## INSTRUCTIONS TO FOLLOW
The response should hold each line from the entries below where "VBUS" is found.

## INPUT DATA
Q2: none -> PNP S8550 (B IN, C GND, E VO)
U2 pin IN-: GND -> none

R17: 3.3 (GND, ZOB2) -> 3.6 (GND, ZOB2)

==

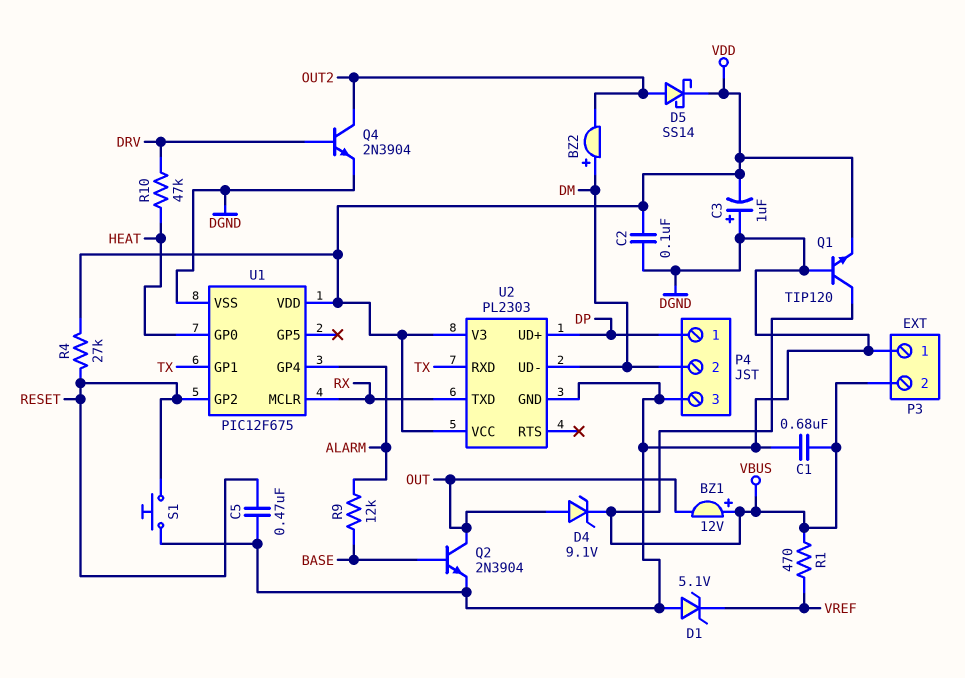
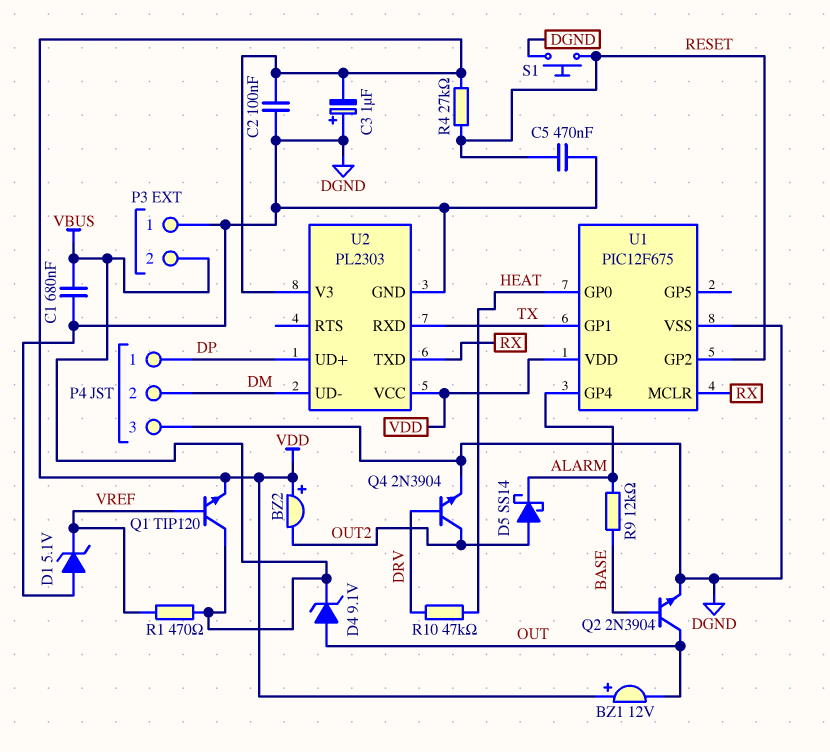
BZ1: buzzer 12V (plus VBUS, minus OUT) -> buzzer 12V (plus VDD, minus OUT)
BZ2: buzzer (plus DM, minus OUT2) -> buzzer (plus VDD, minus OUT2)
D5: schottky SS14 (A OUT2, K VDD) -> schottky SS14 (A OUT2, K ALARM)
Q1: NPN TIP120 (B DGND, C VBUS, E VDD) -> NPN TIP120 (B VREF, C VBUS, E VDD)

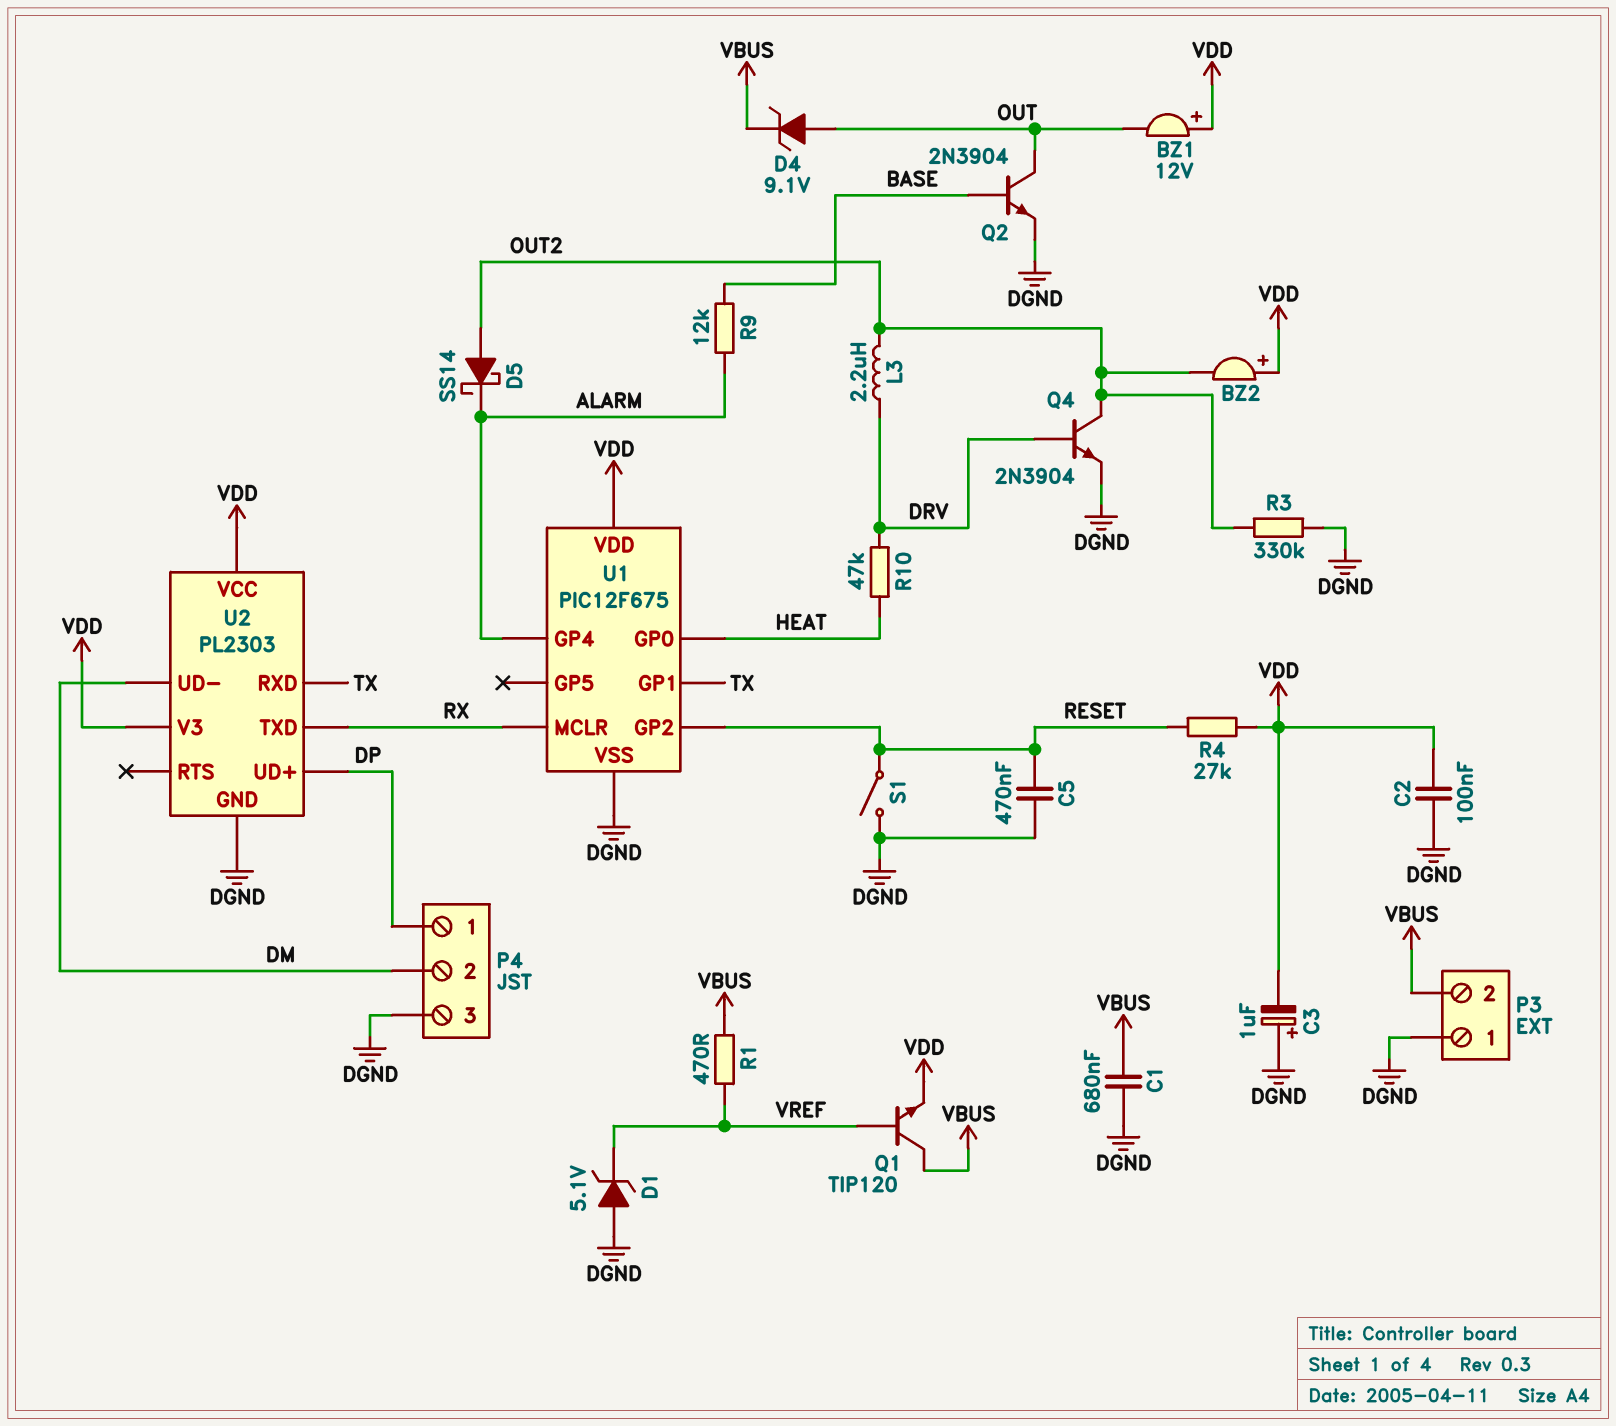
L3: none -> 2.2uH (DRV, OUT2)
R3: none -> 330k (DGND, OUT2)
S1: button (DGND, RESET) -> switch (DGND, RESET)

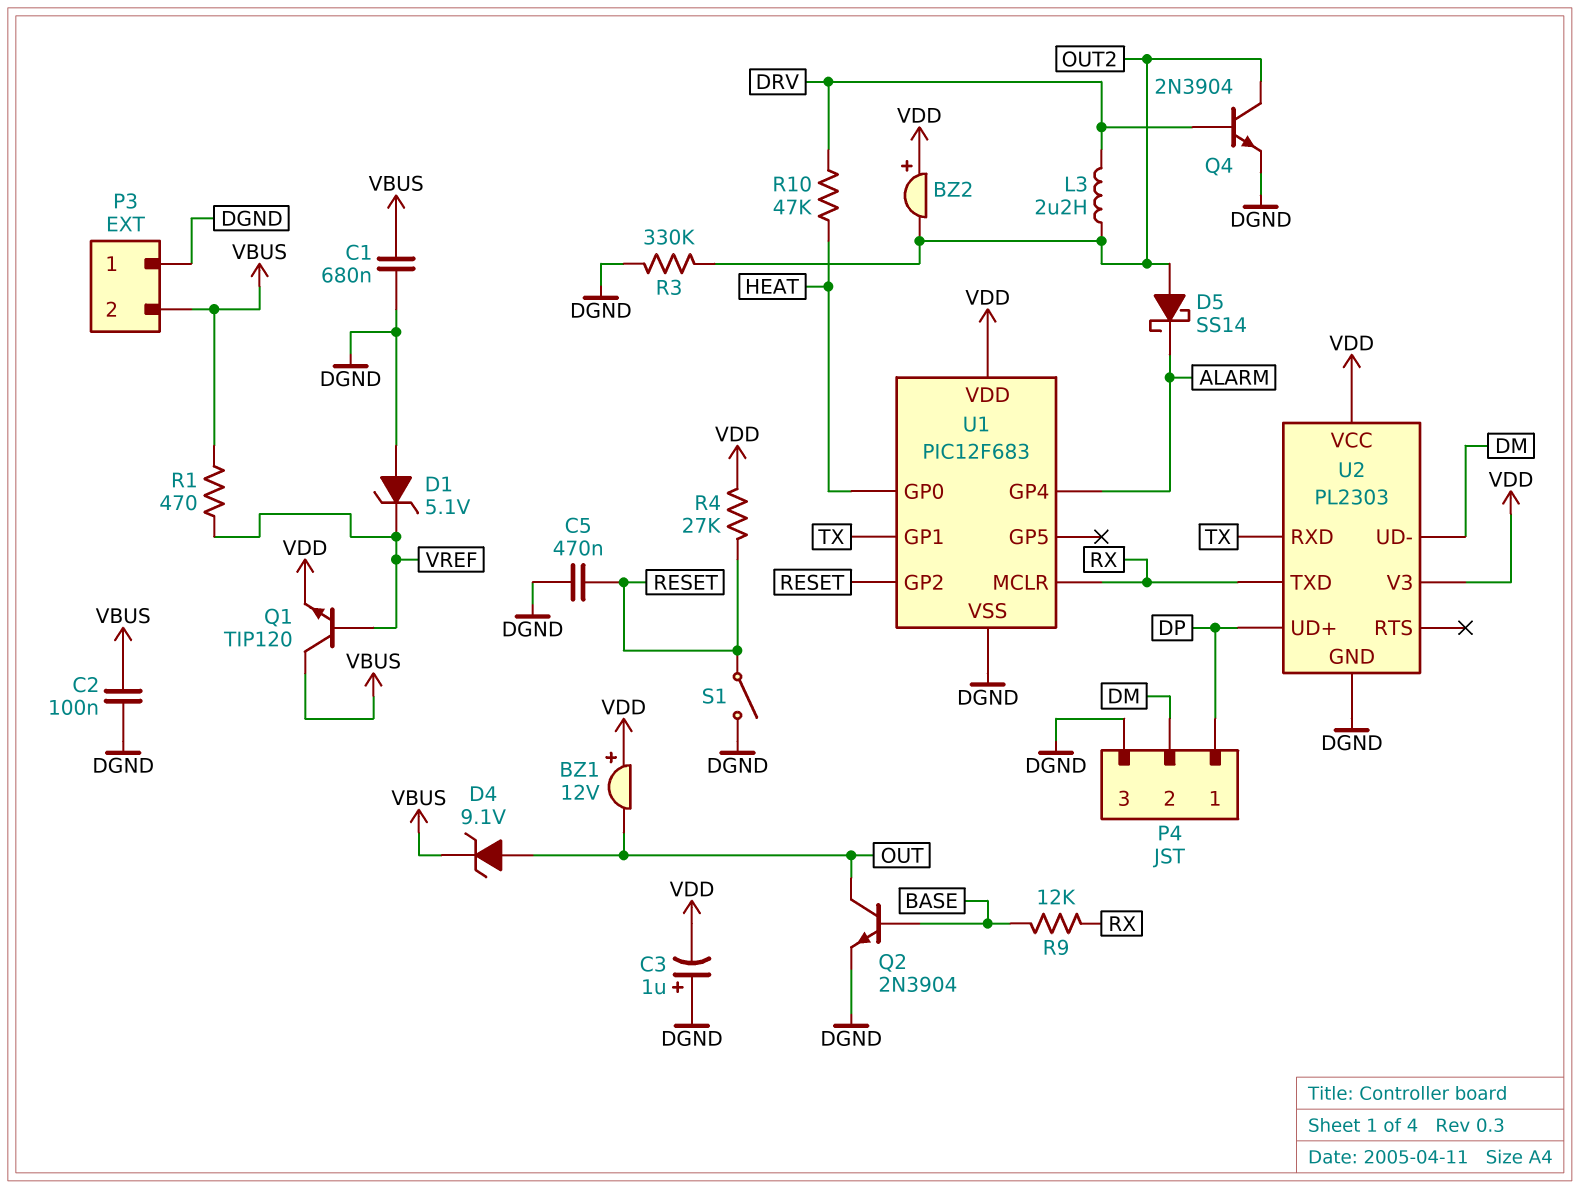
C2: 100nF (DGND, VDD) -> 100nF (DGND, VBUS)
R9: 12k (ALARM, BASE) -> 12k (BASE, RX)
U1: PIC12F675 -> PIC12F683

## SOLUTION TO THIS TASK
BZ1: buzzer 12V (plus VBUS, minus OUT) -> buzzer 12V (plus VDD, minus OUT)
Q1: NPN TIP120 (B DGND, C VBUS, E VDD) -> NPN TIP120 (B VREF, C VBUS, E VDD)
C2: 100nF (DGND, VDD) -> 100nF (DGND, VBUS)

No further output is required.